- _Given data_:
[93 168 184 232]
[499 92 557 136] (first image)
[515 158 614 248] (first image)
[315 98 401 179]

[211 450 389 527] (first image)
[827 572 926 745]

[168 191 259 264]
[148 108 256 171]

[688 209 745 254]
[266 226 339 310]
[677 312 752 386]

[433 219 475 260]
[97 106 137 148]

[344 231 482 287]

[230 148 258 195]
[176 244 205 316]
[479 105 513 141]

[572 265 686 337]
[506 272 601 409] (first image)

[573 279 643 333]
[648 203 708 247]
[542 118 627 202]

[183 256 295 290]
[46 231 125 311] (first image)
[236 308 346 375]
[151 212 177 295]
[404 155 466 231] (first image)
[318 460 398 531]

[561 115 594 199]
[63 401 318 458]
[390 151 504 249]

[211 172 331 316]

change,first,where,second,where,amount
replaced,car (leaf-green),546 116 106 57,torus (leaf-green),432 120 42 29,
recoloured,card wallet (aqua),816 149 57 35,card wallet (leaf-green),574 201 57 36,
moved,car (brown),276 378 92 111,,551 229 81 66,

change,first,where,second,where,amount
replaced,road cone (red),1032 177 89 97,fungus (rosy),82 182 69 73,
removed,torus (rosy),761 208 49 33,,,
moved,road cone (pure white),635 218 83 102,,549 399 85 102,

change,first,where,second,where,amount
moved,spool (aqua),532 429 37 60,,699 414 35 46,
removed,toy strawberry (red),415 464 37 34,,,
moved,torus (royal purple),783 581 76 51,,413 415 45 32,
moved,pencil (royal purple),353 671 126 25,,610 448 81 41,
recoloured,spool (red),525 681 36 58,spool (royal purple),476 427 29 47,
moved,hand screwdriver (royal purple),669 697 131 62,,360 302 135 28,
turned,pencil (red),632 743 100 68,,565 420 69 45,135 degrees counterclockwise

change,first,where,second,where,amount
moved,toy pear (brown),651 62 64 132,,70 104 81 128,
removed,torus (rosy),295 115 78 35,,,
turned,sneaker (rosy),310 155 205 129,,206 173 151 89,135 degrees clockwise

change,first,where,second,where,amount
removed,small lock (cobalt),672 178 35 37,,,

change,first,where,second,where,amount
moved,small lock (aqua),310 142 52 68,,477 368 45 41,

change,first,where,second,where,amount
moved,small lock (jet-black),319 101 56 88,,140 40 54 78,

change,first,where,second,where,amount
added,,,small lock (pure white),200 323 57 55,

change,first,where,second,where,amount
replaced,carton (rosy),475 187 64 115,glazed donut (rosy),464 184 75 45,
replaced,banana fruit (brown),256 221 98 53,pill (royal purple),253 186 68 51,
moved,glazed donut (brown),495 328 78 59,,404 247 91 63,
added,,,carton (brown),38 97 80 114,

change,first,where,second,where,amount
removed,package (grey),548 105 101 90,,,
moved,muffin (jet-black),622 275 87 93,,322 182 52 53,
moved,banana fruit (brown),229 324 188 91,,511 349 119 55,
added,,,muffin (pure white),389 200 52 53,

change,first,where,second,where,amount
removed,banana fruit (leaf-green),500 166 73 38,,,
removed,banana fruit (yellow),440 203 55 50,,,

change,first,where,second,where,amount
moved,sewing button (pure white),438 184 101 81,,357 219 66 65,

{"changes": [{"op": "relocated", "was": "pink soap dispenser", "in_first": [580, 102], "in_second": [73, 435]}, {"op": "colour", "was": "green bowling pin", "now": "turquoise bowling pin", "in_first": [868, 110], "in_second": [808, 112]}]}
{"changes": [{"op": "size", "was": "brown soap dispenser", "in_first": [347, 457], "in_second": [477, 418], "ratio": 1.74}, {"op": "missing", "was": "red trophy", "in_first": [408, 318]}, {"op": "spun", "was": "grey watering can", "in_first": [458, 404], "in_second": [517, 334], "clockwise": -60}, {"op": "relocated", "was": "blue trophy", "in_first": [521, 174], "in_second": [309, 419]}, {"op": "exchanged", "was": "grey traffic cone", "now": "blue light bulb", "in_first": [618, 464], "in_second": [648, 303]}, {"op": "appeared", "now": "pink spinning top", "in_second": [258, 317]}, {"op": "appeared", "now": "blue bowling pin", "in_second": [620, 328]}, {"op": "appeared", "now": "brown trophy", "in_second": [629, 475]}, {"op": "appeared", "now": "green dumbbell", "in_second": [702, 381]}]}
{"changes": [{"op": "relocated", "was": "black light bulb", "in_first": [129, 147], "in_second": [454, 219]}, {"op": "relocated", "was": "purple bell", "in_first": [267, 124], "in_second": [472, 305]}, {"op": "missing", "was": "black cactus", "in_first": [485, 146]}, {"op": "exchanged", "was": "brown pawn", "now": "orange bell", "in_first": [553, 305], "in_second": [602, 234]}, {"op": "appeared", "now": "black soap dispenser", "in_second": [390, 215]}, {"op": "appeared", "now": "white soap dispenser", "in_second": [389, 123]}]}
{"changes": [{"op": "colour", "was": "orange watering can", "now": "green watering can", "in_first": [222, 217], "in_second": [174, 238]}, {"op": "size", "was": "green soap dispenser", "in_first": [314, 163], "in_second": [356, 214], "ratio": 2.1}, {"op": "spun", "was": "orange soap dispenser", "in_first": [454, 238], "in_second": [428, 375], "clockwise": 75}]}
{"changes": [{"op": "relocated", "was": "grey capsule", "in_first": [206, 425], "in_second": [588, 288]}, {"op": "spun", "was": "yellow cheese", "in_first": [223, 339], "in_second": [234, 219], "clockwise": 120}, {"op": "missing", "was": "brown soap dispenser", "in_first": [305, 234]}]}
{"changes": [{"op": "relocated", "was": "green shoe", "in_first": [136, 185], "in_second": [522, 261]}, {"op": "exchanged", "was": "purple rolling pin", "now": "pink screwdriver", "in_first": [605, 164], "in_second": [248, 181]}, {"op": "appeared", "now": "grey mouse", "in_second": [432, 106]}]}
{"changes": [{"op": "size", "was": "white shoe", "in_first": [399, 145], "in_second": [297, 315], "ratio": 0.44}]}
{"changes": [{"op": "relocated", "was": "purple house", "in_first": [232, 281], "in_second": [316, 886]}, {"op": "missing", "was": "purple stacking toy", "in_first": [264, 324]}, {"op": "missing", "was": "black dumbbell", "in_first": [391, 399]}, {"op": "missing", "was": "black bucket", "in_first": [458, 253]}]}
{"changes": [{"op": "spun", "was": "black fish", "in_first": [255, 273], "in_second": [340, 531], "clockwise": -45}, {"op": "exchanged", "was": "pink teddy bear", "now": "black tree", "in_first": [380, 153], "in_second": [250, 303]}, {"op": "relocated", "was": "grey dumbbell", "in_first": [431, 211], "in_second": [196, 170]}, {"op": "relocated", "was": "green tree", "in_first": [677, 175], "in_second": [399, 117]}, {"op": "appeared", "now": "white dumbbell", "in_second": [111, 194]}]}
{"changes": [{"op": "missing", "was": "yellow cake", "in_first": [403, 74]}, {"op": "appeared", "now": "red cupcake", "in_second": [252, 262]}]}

- _What you should do_: Restate every entry word for word.

- _Task answer_:
[93 168 184 232]
[499 92 557 136] (first image)
[515 158 614 248] (first image)
[315 98 401 179]

[211 450 389 527] (first image)
[827 572 926 745]

[168 191 259 264]
[148 108 256 171]

[688 209 745 254]
[266 226 339 310]
[677 312 752 386]

[433 219 475 260]
[97 106 137 148]

[344 231 482 287]

[230 148 258 195]
[176 244 205 316]
[479 105 513 141]

[572 265 686 337]
[506 272 601 409] (first image)

[573 279 643 333]
[648 203 708 247]
[542 118 627 202]

[183 256 295 290]
[46 231 125 311] (first image)
[236 308 346 375]
[151 212 177 295]
[404 155 466 231] (first image)
[318 460 398 531]

[561 115 594 199]
[63 401 318 458]
[390 151 504 249]

[211 172 331 316]

change,first,where,second,where,amount
replaced,car (leaf-green),546 116 106 57,torus (leaf-green),432 120 42 29,
recoloured,card wallet (aqua),816 149 57 35,card wallet (leaf-green),574 201 57 36,
moved,car (brown),276 378 92 111,,551 229 81 66,

change,first,where,second,where,amount
replaced,road cone (red),1032 177 89 97,fungus (rosy),82 182 69 73,
removed,torus (rosy),761 208 49 33,,,
moved,road cone (pure white),635 218 83 102,,549 399 85 102,

change,first,where,second,where,amount
moved,spool (aqua),532 429 37 60,,699 414 35 46,
removed,toy strawberry (red),415 464 37 34,,,
moved,torus (royal purple),783 581 76 51,,413 415 45 32,
moved,pencil (royal purple),353 671 126 25,,610 448 81 41,
recoloured,spool (red),525 681 36 58,spool (royal purple),476 427 29 47,
moved,hand screwdriver (royal purple),669 697 131 62,,360 302 135 28,
turned,pencil (red),632 743 100 68,,565 420 69 45,135 degrees counterclockwise

change,first,where,second,where,amount
moved,toy pear (brown),651 62 64 132,,70 104 81 128,
removed,torus (rosy),295 115 78 35,,,
turned,sneaker (rosy),310 155 205 129,,206 173 151 89,135 degrees clockwise

change,first,where,second,where,amount
removed,small lock (cobalt),672 178 35 37,,,

change,first,where,second,where,amount
moved,small lock (aqua),310 142 52 68,,477 368 45 41,

change,first,where,second,where,amount
moved,small lock (jet-black),319 101 56 88,,140 40 54 78,

change,first,where,second,where,amount
added,,,small lock (pure white),200 323 57 55,

change,first,where,second,where,amount
replaced,carton (rosy),475 187 64 115,glazed donut (rosy),464 184 75 45,
replaced,banana fruit (brown),256 221 98 53,pill (royal purple),253 186 68 51,
moved,glazed donut (brown),495 328 78 59,,404 247 91 63,
added,,,carton (brown),38 97 80 114,

change,first,where,second,where,amount
removed,package (grey),548 105 101 90,,,
moved,muffin (jet-black),622 275 87 93,,322 182 52 53,
moved,banana fruit (brown),229 324 188 91,,511 349 119 55,
added,,,muffin (pure white),389 200 52 53,

change,first,where,second,where,amount
removed,banana fruit (leaf-green),500 166 73 38,,,
removed,banana fruit (yellow),440 203 55 50,,,

change,first,where,second,where,amount
moved,sewing button (pure white),438 184 101 81,,357 219 66 65,

{"changes": [{"op": "relocated", "was": "pink soap dispenser", "in_first": [580, 102], "in_second": [73, 435]}, {"op": "colour", "was": "green bowling pin", "now": "turquoise bowling pin", "in_first": [868, 110], "in_second": [808, 112]}]}
{"changes": [{"op": "size", "was": "brown soap dispenser", "in_first": [347, 457], "in_second": [477, 418], "ratio": 1.74}, {"op": "missing", "was": "red trophy", "in_first": [408, 318]}, {"op": "spun", "was": "grey watering can", "in_first": [458, 404], "in_second": [517, 334], "clockwise": -60}, {"op": "relocated", "was": "blue trophy", "in_first": [521, 174], "in_second": [309, 419]}, {"op": "exchanged", "was": "grey traffic cone", "now": "blue light bulb", "in_first": [618, 464], "in_second": [648, 303]}, {"op": "appeared", "now": "pink spinning top", "in_second": [258, 317]}, {"op": "appeared", "now": "blue bowling pin", "in_second": [620, 328]}, {"op": "appeared", "now": "brown trophy", "in_second": [629, 475]}, {"op": "appeared", "now": "green dumbbell", "in_second": [702, 381]}]}
{"changes": [{"op": "relocated", "was": "black light bulb", "in_first": [129, 147], "in_second": [454, 219]}, {"op": "relocated", "was": "purple bell", "in_first": [267, 124], "in_second": [472, 305]}, {"op": "missing", "was": "black cactus", "in_first": [485, 146]}, {"op": "exchanged", "was": "brown pawn", "now": "orange bell", "in_first": [553, 305], "in_second": [602, 234]}, {"op": "appeared", "now": "black soap dispenser", "in_second": [390, 215]}, {"op": "appeared", "now": "white soap dispenser", "in_second": [389, 123]}]}
{"changes": [{"op": "colour", "was": "orange watering can", "now": "green watering can", "in_first": [222, 217], "in_second": [174, 238]}, {"op": "size", "was": "green soap dispenser", "in_first": [314, 163], "in_second": [356, 214], "ratio": 2.1}, {"op": "spun", "was": "orange soap dispenser", "in_first": [454, 238], "in_second": [428, 375], "clockwise": 75}]}
{"changes": [{"op": "relocated", "was": "grey capsule", "in_first": [206, 425], "in_second": [588, 288]}, {"op": "spun", "was": "yellow cheese", "in_first": [223, 339], "in_second": [234, 219], "clockwise": 120}, {"op": "missing", "was": "brown soap dispenser", "in_first": [305, 234]}]}
{"changes": [{"op": "relocated", "was": "green shoe", "in_first": [136, 185], "in_second": [522, 261]}, {"op": "exchanged", "was": "purple rolling pin", "now": "pink screwdriver", "in_first": [605, 164], "in_second": [248, 181]}, {"op": "appeared", "now": "grey mouse", "in_second": [432, 106]}]}
{"changes": [{"op": "size", "was": "white shoe", "in_first": [399, 145], "in_second": [297, 315], "ratio": 0.44}]}
{"changes": [{"op": "relocated", "was": "purple house", "in_first": [232, 281], "in_second": [316, 886]}, {"op": "missing", "was": "purple stacking toy", "in_first": [264, 324]}, {"op": "missing", "was": "black dumbbell", "in_first": [391, 399]}, {"op": "missing", "was": "black bucket", "in_first": [458, 253]}]}
{"changes": [{"op": "spun", "was": "black fish", "in_first": [255, 273], "in_second": [340, 531], "clockwise": -45}, {"op": "exchanged", "was": "pink teddy bear", "now": "black tree", "in_first": [380, 153], "in_second": [250, 303]}, {"op": "relocated", "was": "grey dumbbell", "in_first": [431, 211], "in_second": [196, 170]}, {"op": "relocated", "was": "green tree", "in_first": [677, 175], "in_second": [399, 117]}, {"op": "appeared", "now": "white dumbbell", "in_second": [111, 194]}]}
{"changes": [{"op": "missing", "was": "yellow cake", "in_first": [403, 74]}, {"op": "appeared", "now": "red cupcake", "in_second": [252, 262]}]}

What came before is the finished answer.